◆ ABOUT THIS TASK
Write back every line of the listing exactly, excluding images.

◆ INFORMATION SUPPLIED
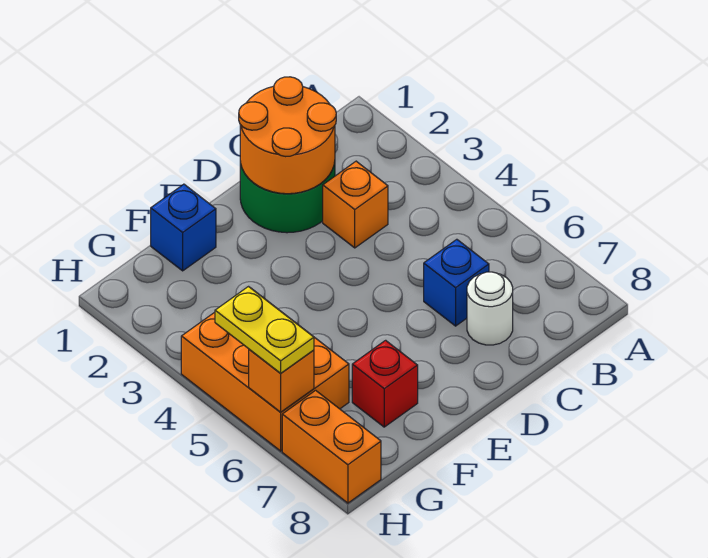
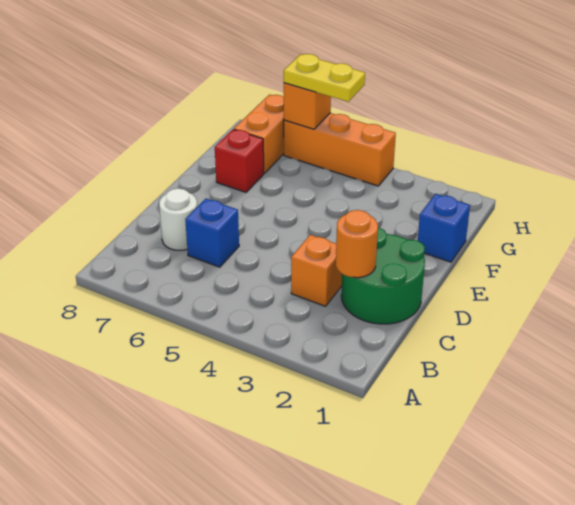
orange round brick C1:D2 level 2 -> orange round brick C2 level 2
orange brick G4:H6 level 1 -> orange brick H4:H6 level 1
orange brick H7:H8 level 1 -> orange brick G7:H7 level 1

◆ TASK RESPONSE
orange round brick C1:D2 level 2 -> orange round brick C2 level 2
orange brick G4:H6 level 1 -> orange brick H4:H6 level 1
orange brick H7:H8 level 1 -> orange brick G7:H7 level 1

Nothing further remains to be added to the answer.